Segment Open

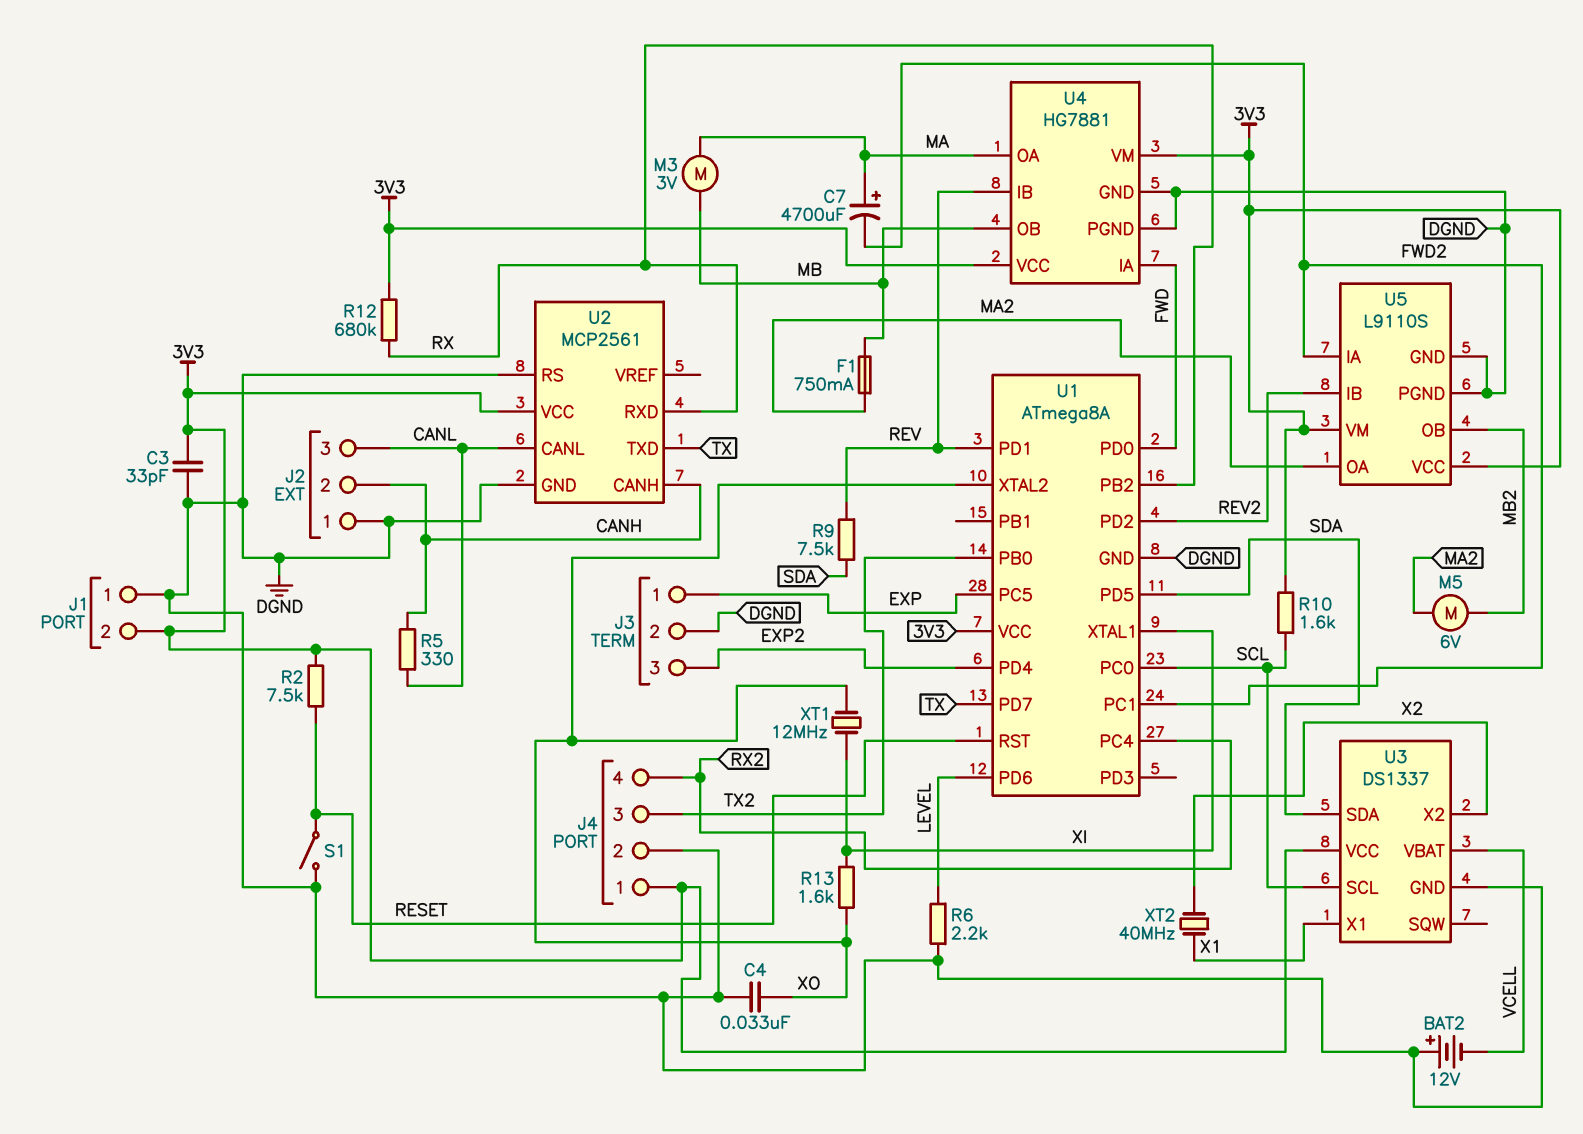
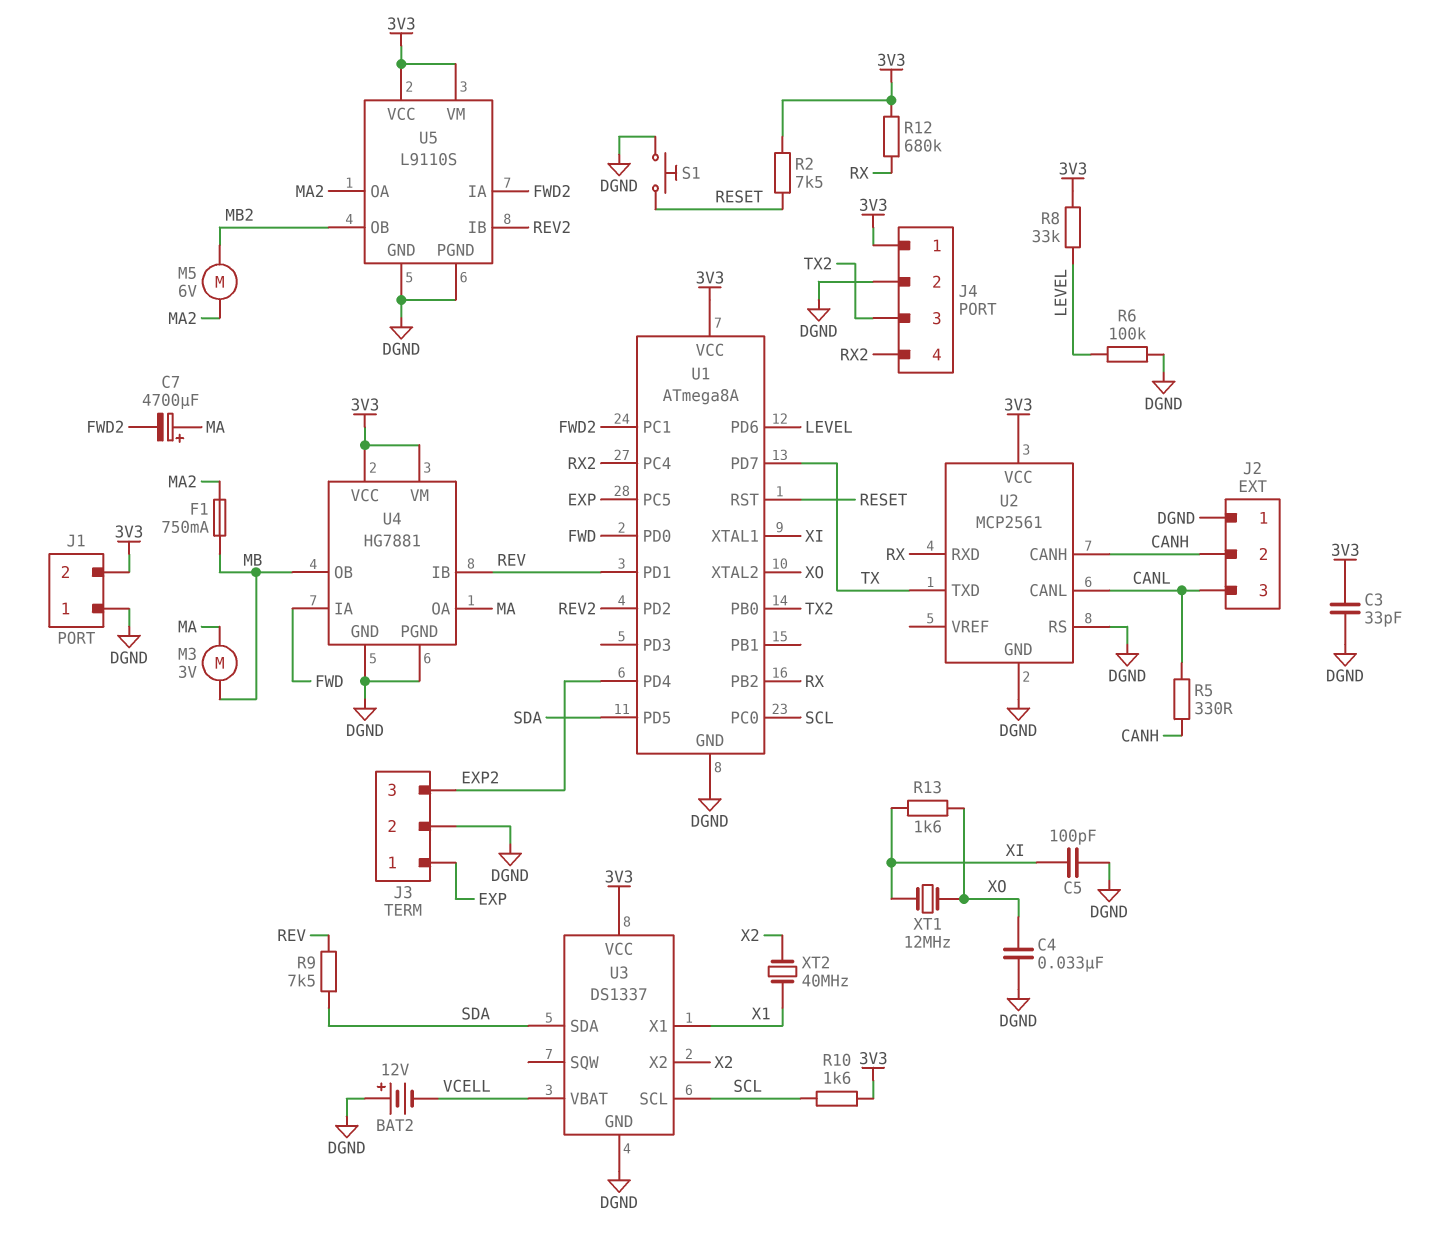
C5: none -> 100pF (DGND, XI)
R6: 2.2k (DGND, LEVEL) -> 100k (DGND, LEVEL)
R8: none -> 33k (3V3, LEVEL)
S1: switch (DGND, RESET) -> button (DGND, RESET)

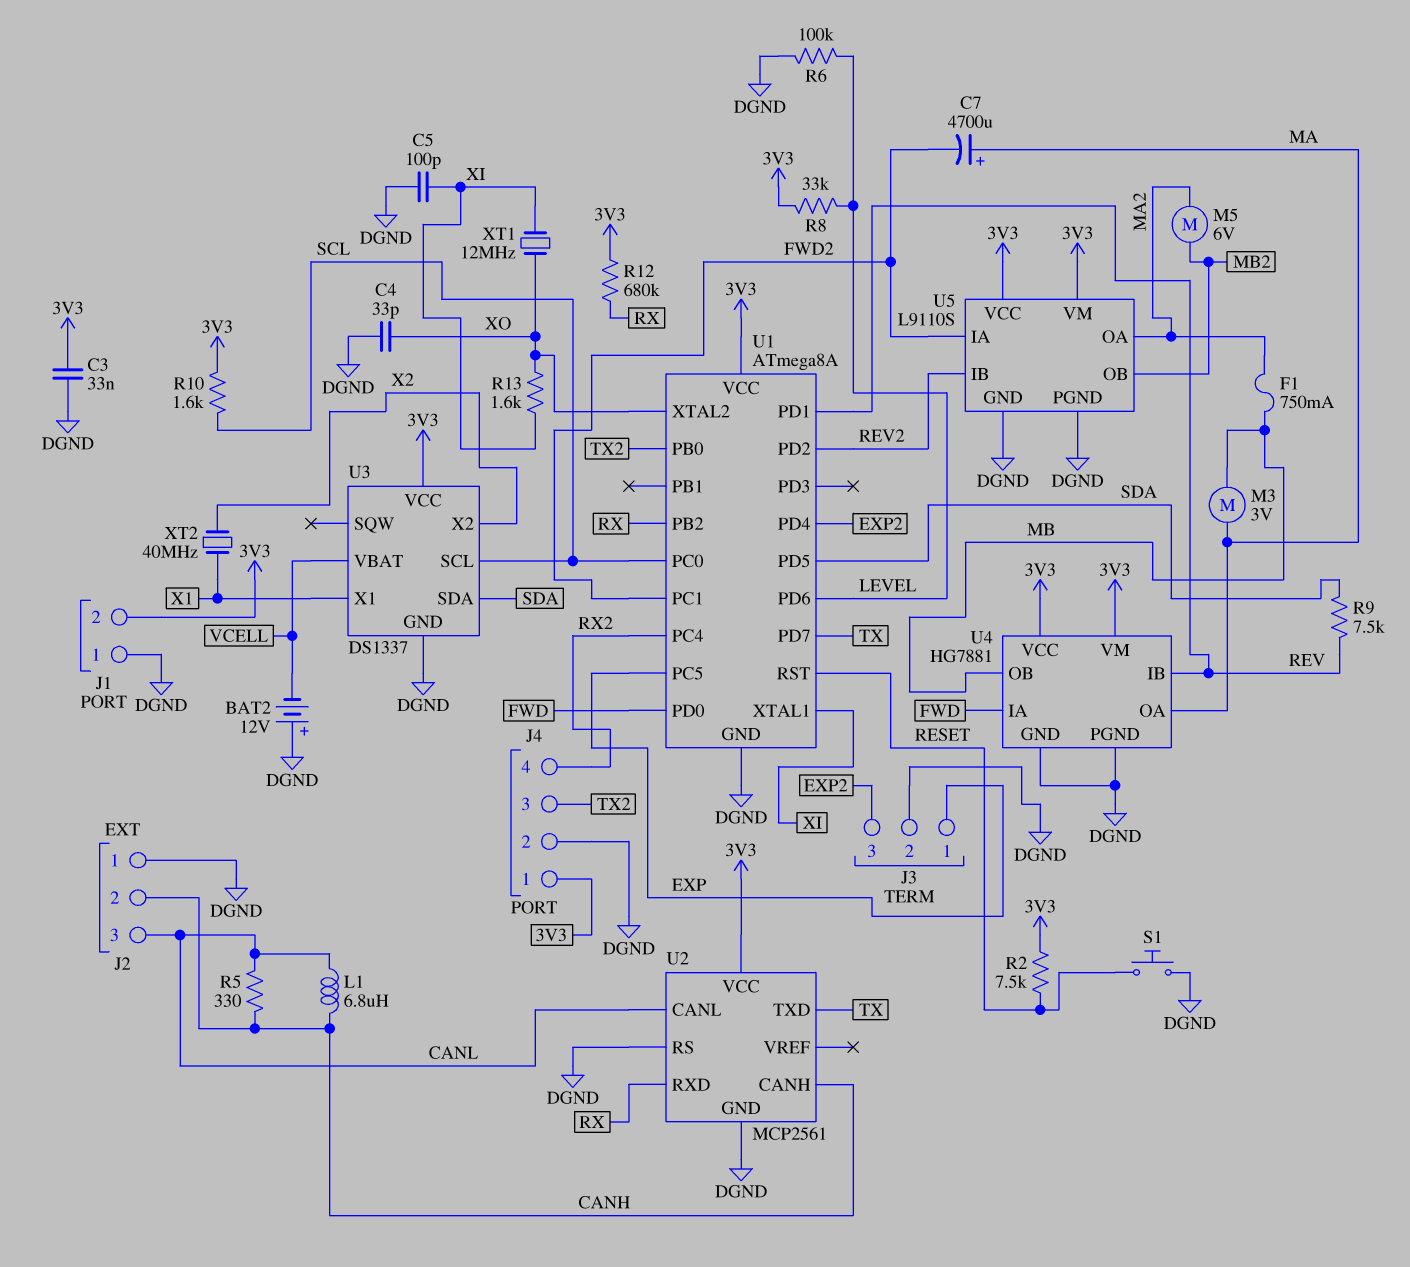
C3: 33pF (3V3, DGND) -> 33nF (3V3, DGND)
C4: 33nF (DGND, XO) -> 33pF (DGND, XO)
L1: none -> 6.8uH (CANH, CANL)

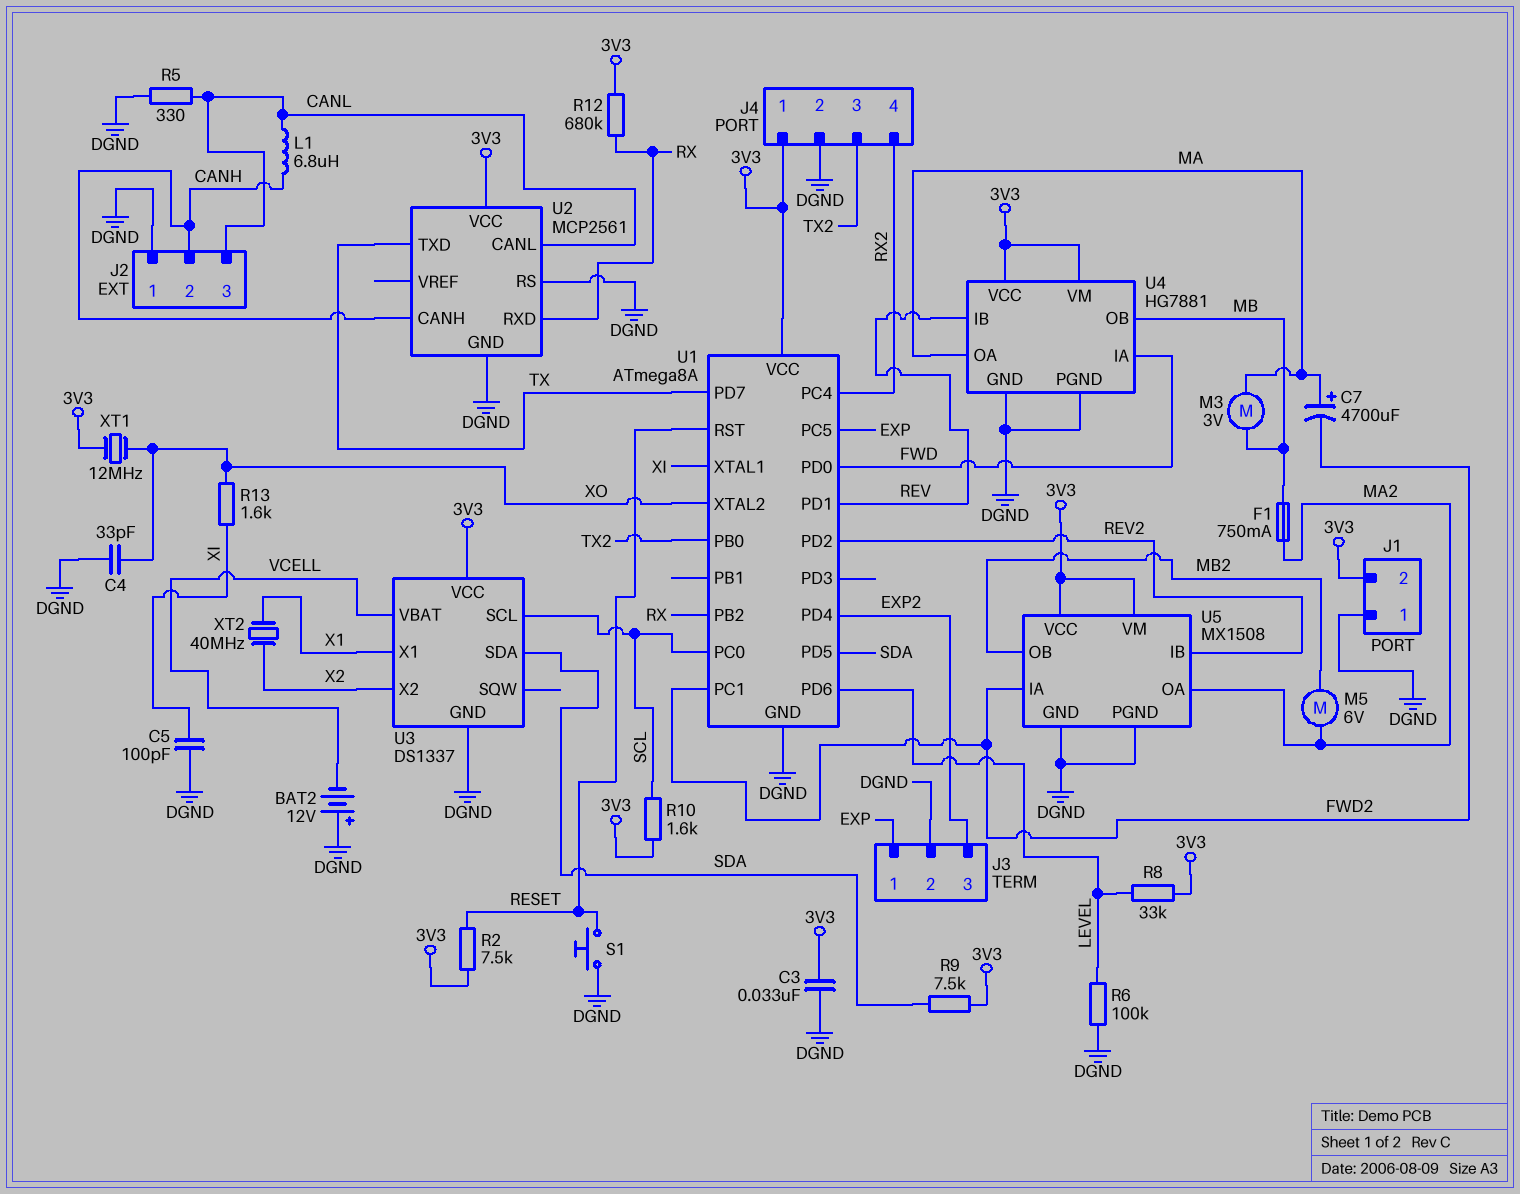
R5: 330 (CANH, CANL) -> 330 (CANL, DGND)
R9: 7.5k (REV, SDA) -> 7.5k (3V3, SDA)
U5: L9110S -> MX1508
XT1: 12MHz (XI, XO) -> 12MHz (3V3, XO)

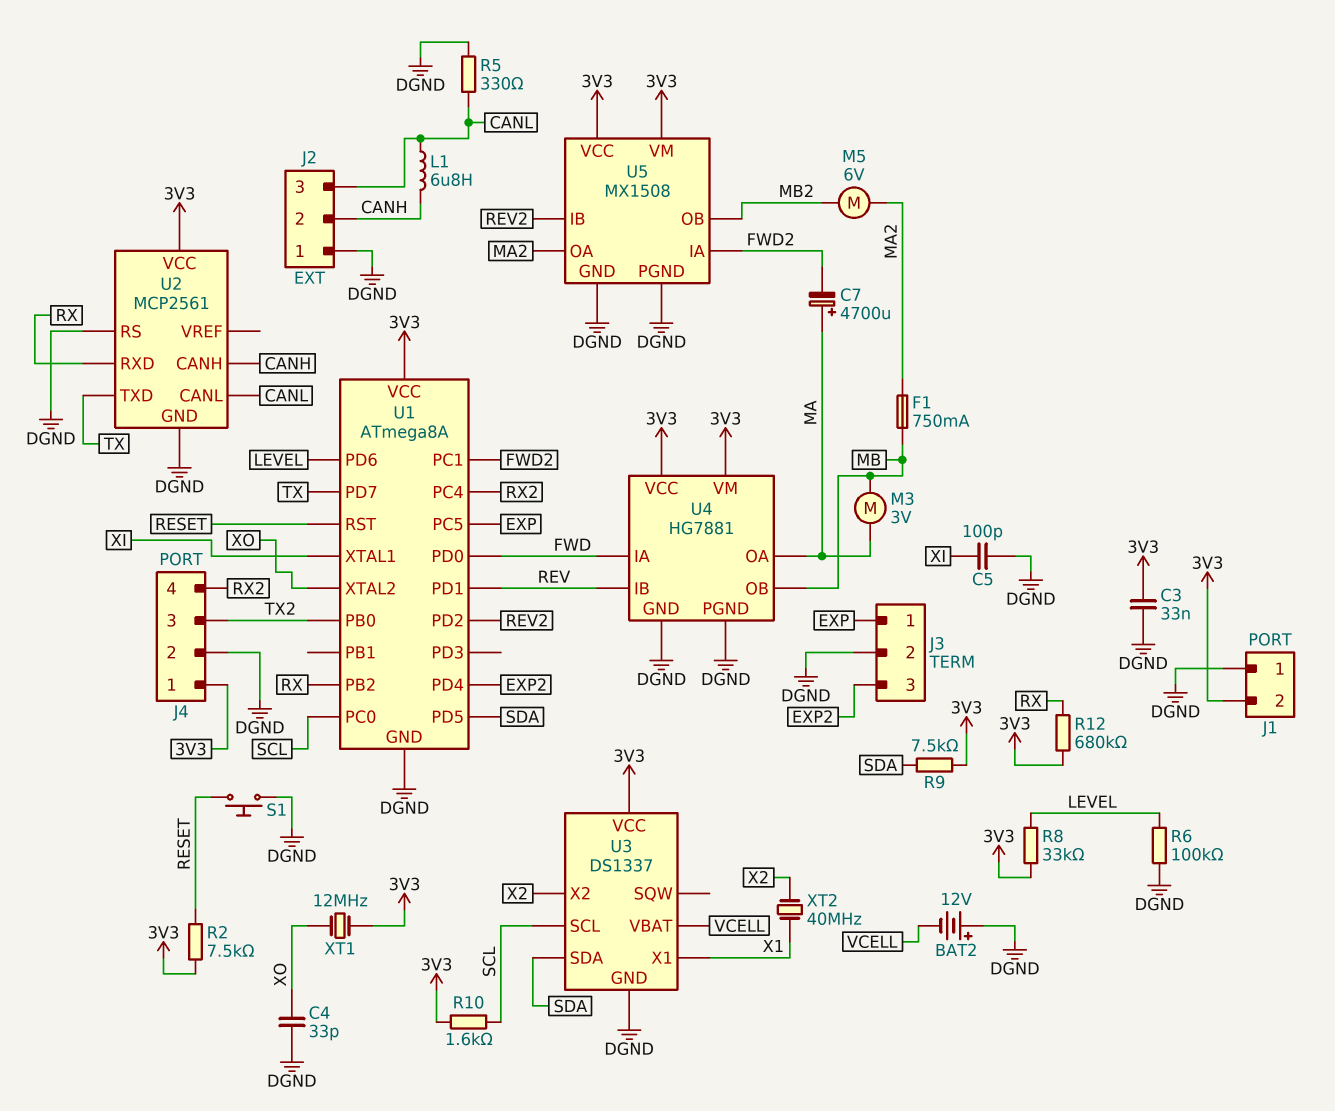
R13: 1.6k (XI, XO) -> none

Segment Closed

**ASSIGNMENT**
Transcribe the listing in full. Leave the pictures out.

**SOLUTION TO THIS EXERCISE**
C5: none -> 100pF (DGND, XI)
R6: 2.2k (DGND, LEVEL) -> 100k (DGND, LEVEL)
R8: none -> 33k (3V3, LEVEL)
S1: switch (DGND, RESET) -> button (DGND, RESET)

C3: 33pF (3V3, DGND) -> 33nF (3V3, DGND)
C4: 33nF (DGND, XO) -> 33pF (DGND, XO)
L1: none -> 6.8uH (CANH, CANL)

R5: 330 (CANH, CANL) -> 330 (CANL, DGND)
R9: 7.5k (REV, SDA) -> 7.5k (3V3, SDA)
U5: L9110S -> MX1508
XT1: 12MHz (XI, XO) -> 12MHz (3V3, XO)

R13: 1.6k (XI, XO) -> none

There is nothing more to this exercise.